> [Exercise brief]: Reproduce the full listing below exactly. Do not include the pictures.
╭──
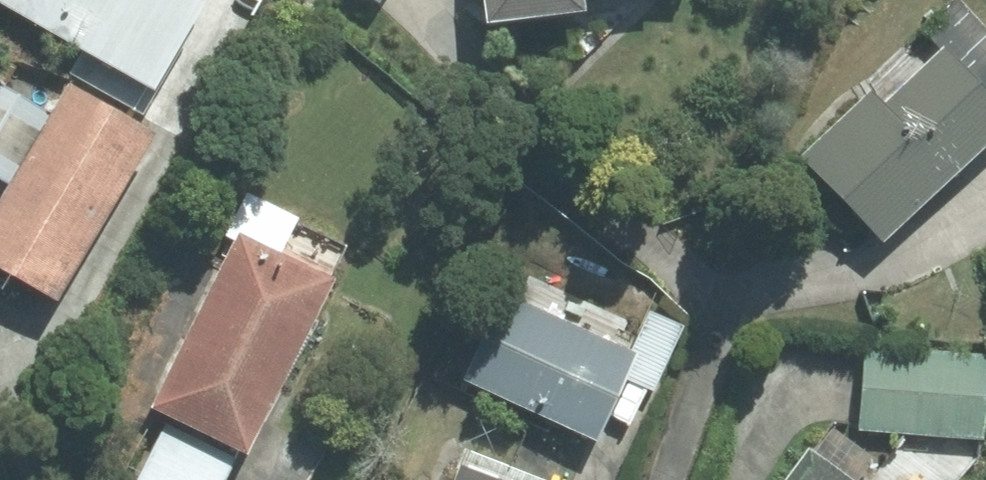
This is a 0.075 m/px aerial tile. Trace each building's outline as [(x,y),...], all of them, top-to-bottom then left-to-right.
[(213,0),(0,0),(0,6),(92,59),(81,78),(139,111),(150,92),(162,100),(216,6),(211,3),(213,0)] [(491,28),(590,17),(588,0),(488,0),(491,28)] [(985,160),(985,81),(953,46),(888,109),(876,95),(809,159),(895,248),(985,160)] [(0,90),(0,185),(12,192),(0,213),(0,272),(65,310),(161,144),(71,91),(53,120),(0,90)] [(253,460),(341,287),(287,259),(306,224),(249,195),(226,240),(238,245),(154,409),(253,460)] [(463,382),(601,447),(642,357),(505,294),(463,382)] [(869,348),(862,432),(985,443),(985,357),(869,348)] [(166,426),(141,479),(226,479),(236,459),(166,426)] [(812,448),(788,479),(855,479),(812,448)] [(464,471),(460,479),(487,479),(464,471)]
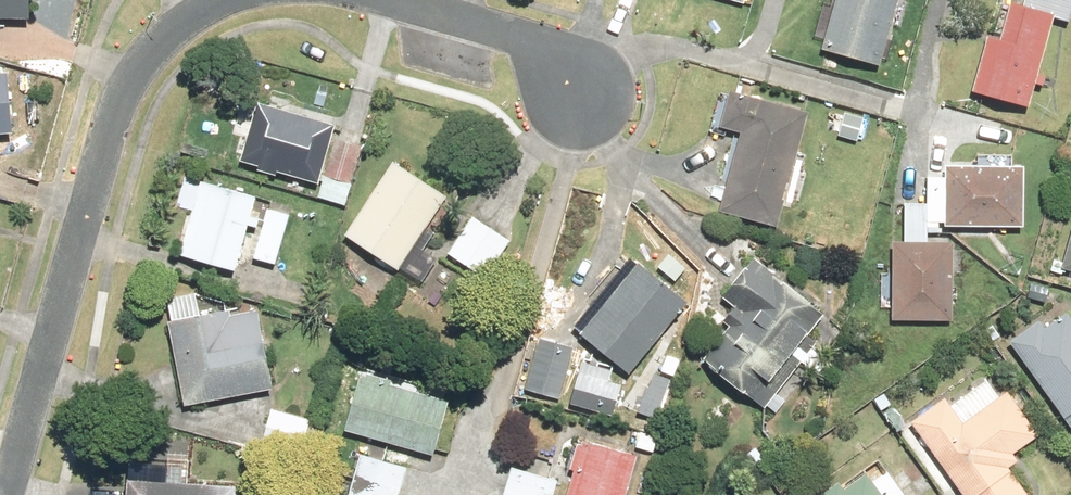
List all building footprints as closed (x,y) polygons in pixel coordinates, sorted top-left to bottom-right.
[(33,21),(33,0),(0,0),(0,20),(33,21)] [(825,51),(886,68),(905,0),(840,0),(825,51)] [(1036,109),(1062,17),(1026,7),(1010,3),(1000,39),(989,35),(973,92),(1036,109)] [(16,139),(14,57),(0,58),(0,140),(16,139)] [(812,110),(734,89),(725,126),(745,132),(724,211),(781,227),(812,110)] [(340,120),(262,100),(246,163),(324,183),(336,137),(340,120)] [(336,137),(324,183),(320,197),(349,204),(364,144),(336,137)] [(455,194),(399,158),(350,235),(407,271),(455,194)] [(952,177),(929,177),(928,203),(936,203),(935,224),(1027,227),(1029,167),(953,164),(952,177)] [(262,195),(206,179),(185,253),(241,269),(262,195)] [(906,240),(897,240),(894,322),(957,325),(960,242),(934,241),(935,224),(936,203),(928,203),(907,202),(906,240)] [(292,214),(270,208),(256,261),(279,267),(292,214)] [(516,242),(476,213),(448,253),(488,281),(516,242)] [(713,363),(770,409),(824,341),(812,332),(830,310),(760,254),(727,296),(738,305),(721,327),(734,337),(713,363)] [(694,302),(638,255),(578,326),(634,373),(694,302)] [(229,302),(202,294),(170,300),(189,406),(278,389),(263,307),(231,313),(229,302)] [(1048,330),(1043,322),(1015,342),(1070,419),(1070,313),(1048,330)] [(580,344),(545,333),(526,390),(562,401),(580,344)] [(617,371),(587,362),(574,403),(617,416),(626,387),(614,383),(617,371)] [(364,369),(347,430),(440,456),(457,395),(364,369)] [(678,380),(659,371),(640,411),(660,420),(678,380)] [(1011,391),(967,423),(949,398),(914,423),(966,494),(1032,494),(1014,469),(1023,463),(1016,453),(1042,435),(1011,391)] [(314,418),(275,408),(267,442),(306,451),(314,418)] [(586,440),(571,494),(633,494),(644,456),(586,440)] [(515,467),(506,494),(557,494),(561,481),(515,467)] [(176,468),(176,482),(135,479),(134,494),(244,494),(245,486),(196,483),(197,470),(176,468)] [(874,474),(850,492),(844,483),(827,494),(889,494),(874,474)]
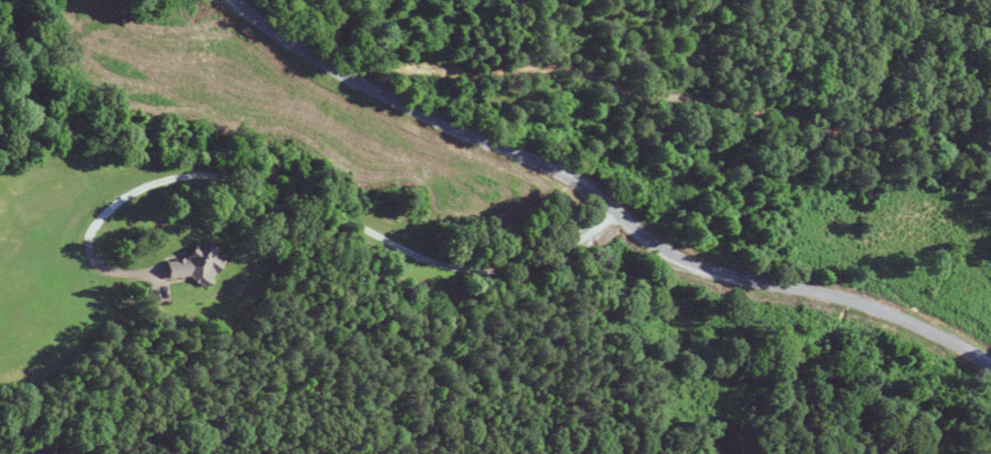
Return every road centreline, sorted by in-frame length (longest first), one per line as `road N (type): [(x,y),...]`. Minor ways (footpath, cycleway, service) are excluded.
road 1 (residential): [(990,360),(957,332),(749,276),(422,109),(238,0)]
road 2 (residential): [(767,0),(854,9),(907,0)]
road 3 (residential): [(422,109),(493,0)]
╰──
> [Task output]:
This is a 0.075 m/px aerial tile. Trace each building's outline as [(x,y),...], all of them, top-to-bottom then left-to-right.
[(213,0),(0,0),(0,6),(92,59),(81,78),(139,111),(150,92),(162,100),(216,6),(211,3),(213,0)] [(491,28),(590,17),(588,0),(488,0),(491,28)] [(985,160),(985,81),(953,46),(888,109),(876,95),(809,159),(895,248),(985,160)] [(0,90),(0,185),(12,192),(0,213),(0,272),(65,310),(161,144),(71,91),(53,120),(0,90)] [(253,460),(341,287),(287,259),(306,224),(249,195),(226,240),(238,245),(154,409),(253,460)] [(463,382),(601,447),(642,357),(505,294),(463,382)] [(869,348),(862,432),(985,443),(985,357),(869,348)] [(166,426),(141,479),(226,479),(236,459),(166,426)] [(812,448),(788,479),(855,479),(812,448)] [(464,471),(460,479),(487,479),(464,471)]
List all building footprints as closed (x,y) polygons in pixel coordinates, sorted top-left to bottom-right.
[(33,21),(33,0),(0,0),(0,20),(33,21)] [(825,51),(886,68),(905,0),(840,0),(825,51)] [(1036,109),(1062,17),(1026,7),(1010,3),(1000,39),(989,35),(973,92),(1036,109)] [(16,139),(14,57),(0,58),(0,140),(16,139)] [(812,110),(734,89),(725,126),(745,132),(724,211),(781,227),(812,110)] [(340,120),(262,100),(246,163),(324,183),(336,137),(340,120)] [(336,137),(324,183),(320,197),(349,204),(364,144),(336,137)] [(455,194),(399,158),(350,235),(407,271),(455,194)] [(952,177),(929,177),(928,203),(936,203),(935,224),(1027,227),(1029,167),(953,164),(952,177)] [(262,195),(206,179),(185,253),(241,269),(262,195)] [(906,240),(897,240),(894,322),(957,325),(960,242),(934,241),(935,224),(936,203),(928,203),(907,202),(906,240)] [(292,214),(270,208),(256,261),(279,267),(292,214)] [(516,242),(476,213),(448,253),(488,281),(516,242)] [(713,363),(770,409),(824,341),(812,332),(830,310),(760,254),(727,296),(738,305),(721,327),(734,337),(713,363)] [(694,302),(638,255),(578,326),(634,373),(694,302)] [(229,302),(202,294),(170,300),(189,406),(278,389),(263,307),(231,313),(229,302)] [(1048,330),(1043,322),(1015,342),(1070,419),(1070,313),(1048,330)] [(580,344),(545,333),(526,390),(562,401),(580,344)] [(617,371),(587,362),(574,403),(617,416),(626,387),(614,383),(617,371)] [(364,369),(347,430),(440,456),(457,395),(364,369)] [(678,380),(659,371),(640,411),(660,420),(678,380)] [(1011,391),(967,423),(949,398),(914,423),(966,494),(1032,494),(1014,469),(1023,463),(1016,453),(1042,435),(1011,391)] [(314,418),(275,408),(267,442),(306,451),(314,418)] [(586,440),(571,494),(633,494),(644,456),(586,440)] [(515,467),(506,494),(557,494),(561,481),(515,467)] [(176,468),(176,482),(135,479),(134,494),(244,494),(245,486),(196,483),(197,470),(176,468)] [(874,474),(850,492),(844,483),(827,494),(889,494),(874,474)]
Return every road centreline, sorted by in-frame length (longest first), one per line as `road N (type): [(x,y),...]`. Minor ways (footpath, cycleway, service) are excluded.
road 1 (residential): [(990,360),(957,332),(749,276),(422,109),(238,0)]
road 2 (residential): [(767,0),(854,9),(907,0)]
road 3 (residential): [(422,109),(493,0)]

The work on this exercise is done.